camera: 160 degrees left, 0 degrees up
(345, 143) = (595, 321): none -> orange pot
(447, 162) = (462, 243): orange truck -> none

---

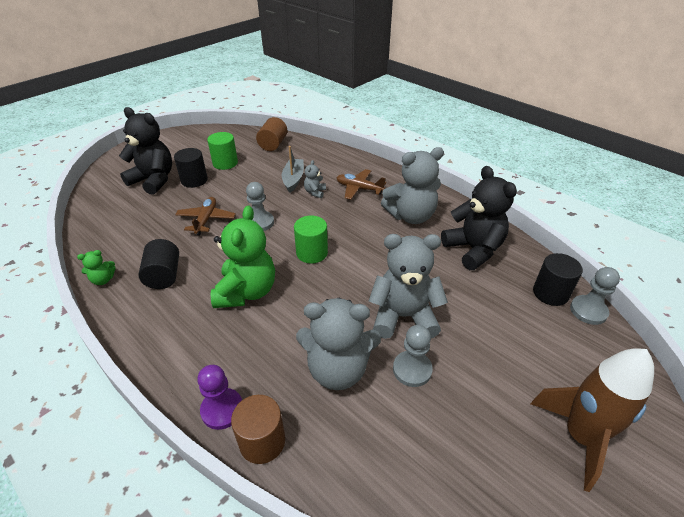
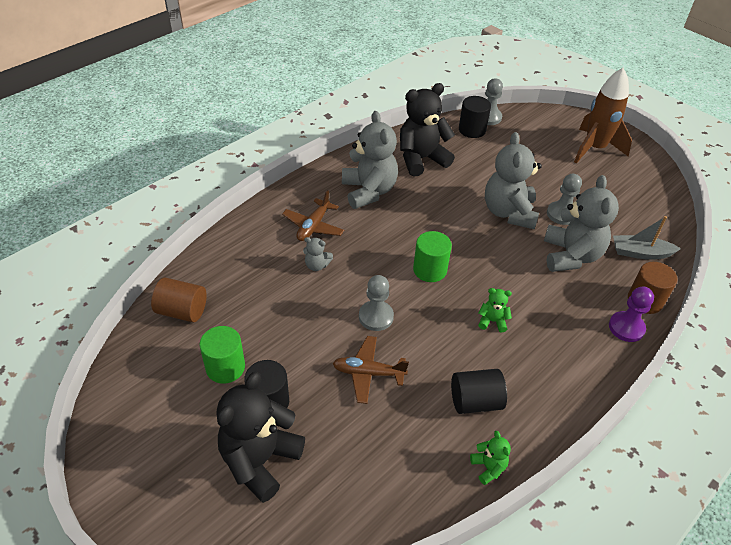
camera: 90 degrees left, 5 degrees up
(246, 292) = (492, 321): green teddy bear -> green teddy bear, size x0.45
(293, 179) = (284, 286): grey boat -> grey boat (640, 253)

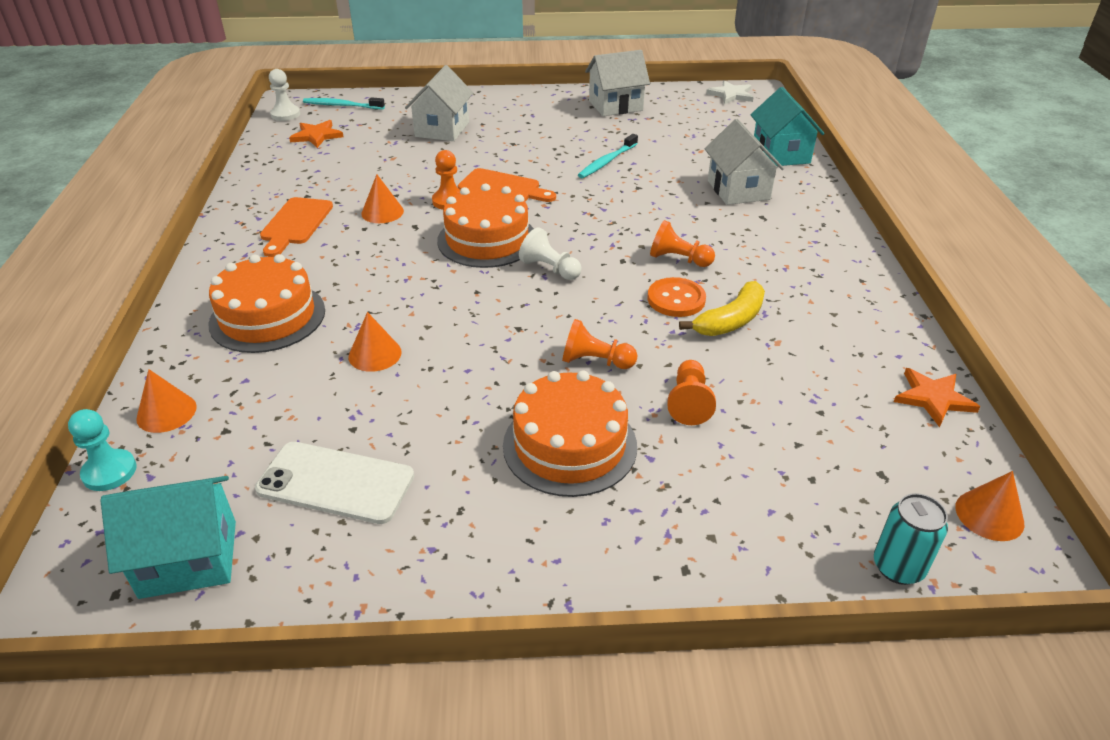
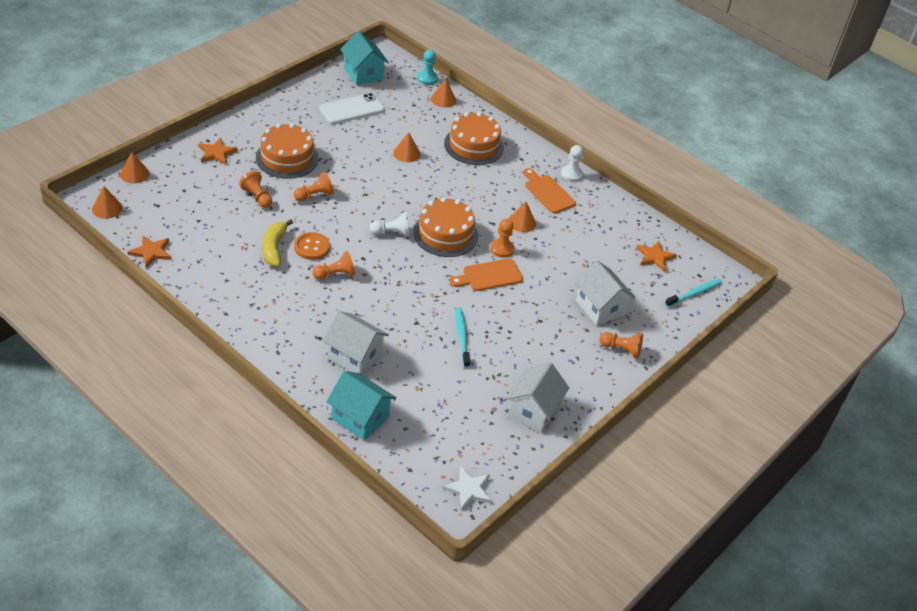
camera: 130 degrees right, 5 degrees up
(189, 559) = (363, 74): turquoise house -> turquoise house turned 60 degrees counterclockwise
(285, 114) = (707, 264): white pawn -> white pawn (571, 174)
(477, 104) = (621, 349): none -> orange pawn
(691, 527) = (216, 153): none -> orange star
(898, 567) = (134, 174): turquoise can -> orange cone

Work instructions.
Whenever the string "camera" shows up in a line of the entries, copy that line.

Answer to the problem.
camera: 160 degrees left, 0 degrees up
camera: 90 degrees left, 5 degrees up
camera: 130 degrees right, 5 degrees up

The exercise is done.